## WRITTEN INSTRUCTION
Rescale part of the material. Beginning at the line that contains "Claire [207, 470]" and stopping after the line that contains "Every [245, 566]", reproduce only those lines, each with its word, and multiply every coordinate by 1.7, rounding to the nearest whole number with halves rounded up.

[START OF EXCERPTED RECORDS]

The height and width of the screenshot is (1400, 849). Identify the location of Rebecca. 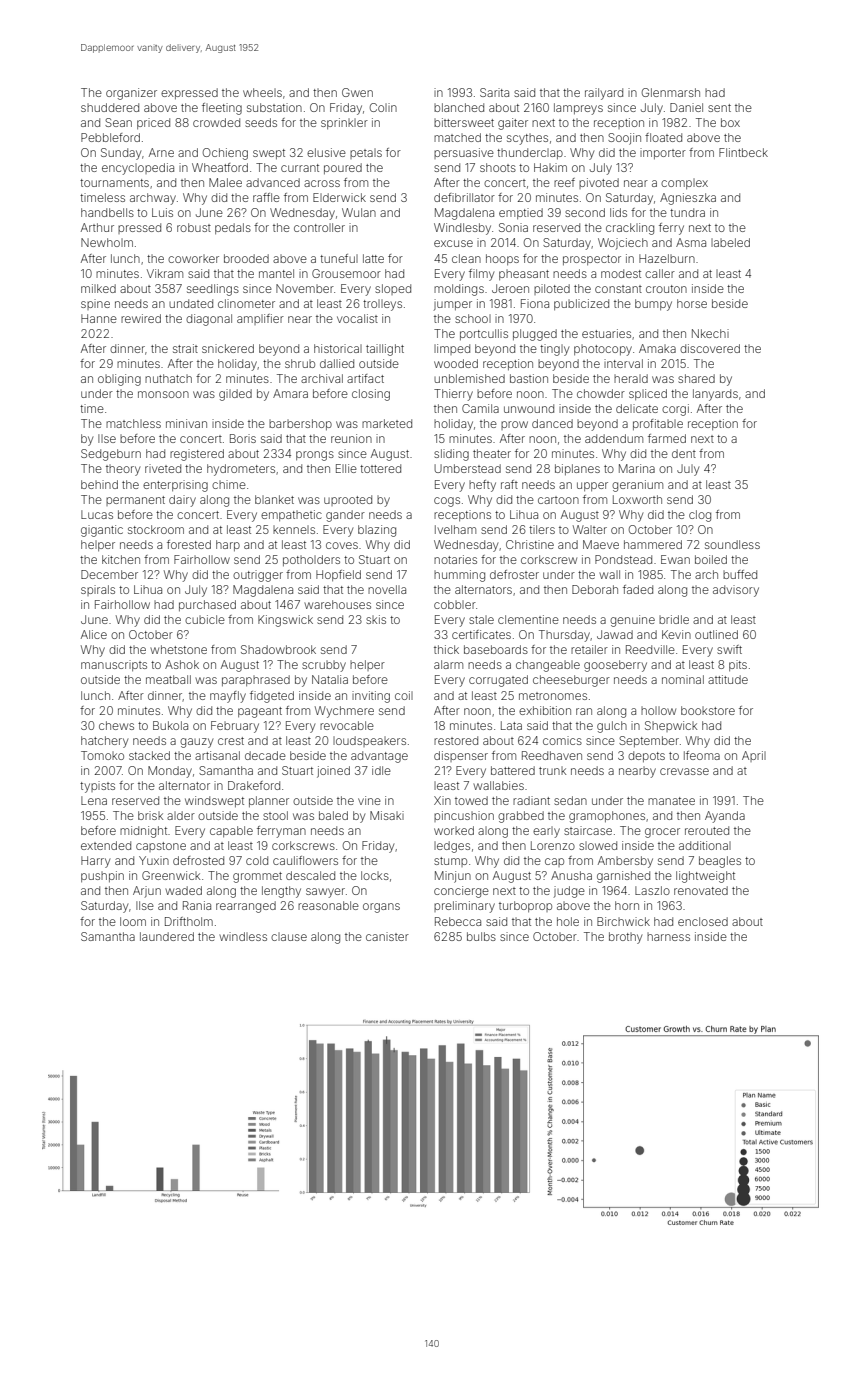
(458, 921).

[END OF EXCERPTED RECORDS]
[START OF EXCERPTED RECORDS]

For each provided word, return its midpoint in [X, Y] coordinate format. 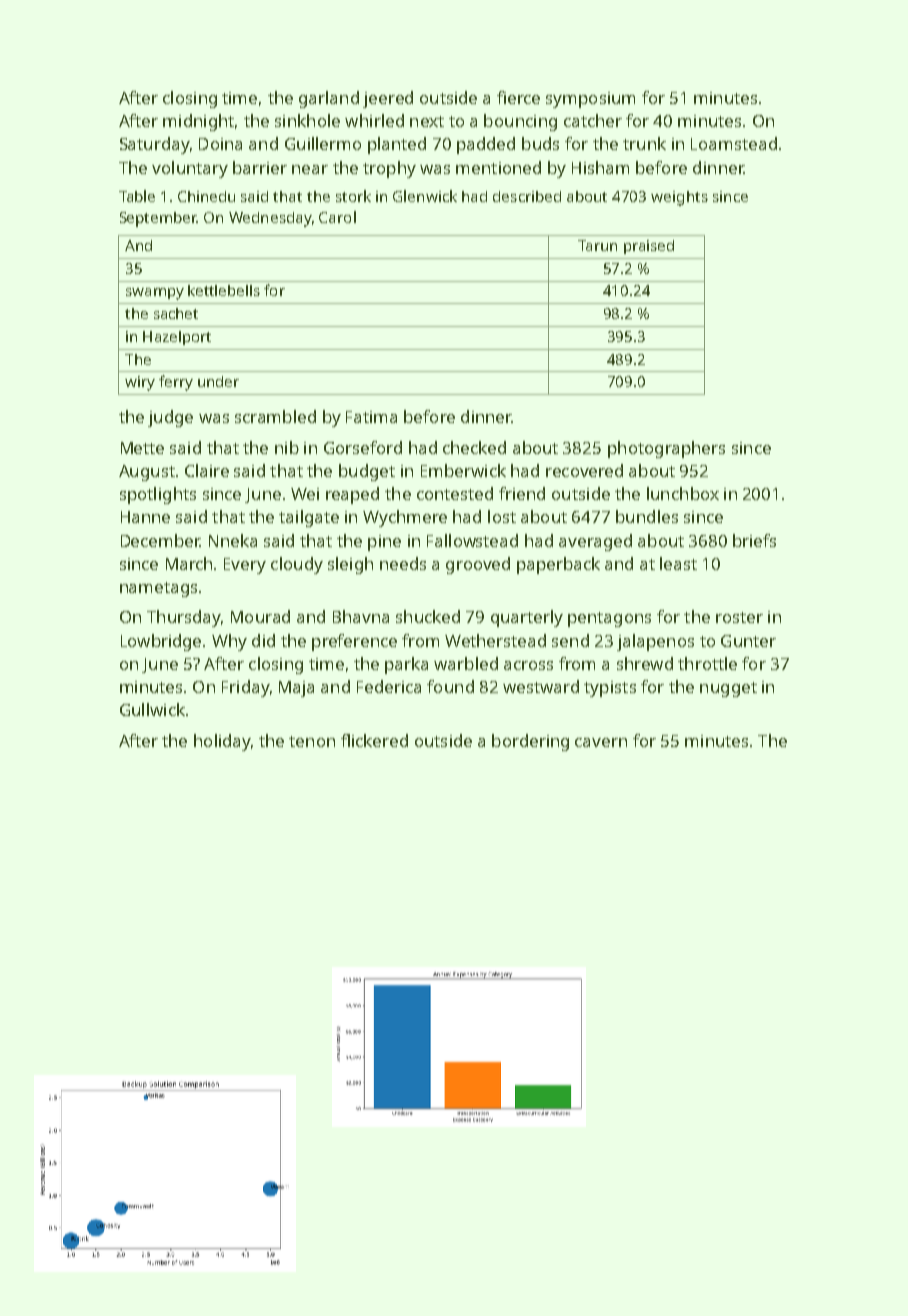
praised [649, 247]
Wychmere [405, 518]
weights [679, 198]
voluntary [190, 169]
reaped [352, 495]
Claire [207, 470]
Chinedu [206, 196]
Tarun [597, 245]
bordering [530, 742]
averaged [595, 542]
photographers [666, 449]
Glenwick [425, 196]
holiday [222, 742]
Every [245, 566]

[END OF EXCERPTED RECORDS]

## FINISHED TASK
Claire [352, 799]
Chinedu [350, 333]
Tarun [1015, 417]
bordering [901, 1261]
averaged [1012, 921]
photographers [1132, 763]
Glenwick [723, 333]
holiday [377, 1261]
Every [417, 962]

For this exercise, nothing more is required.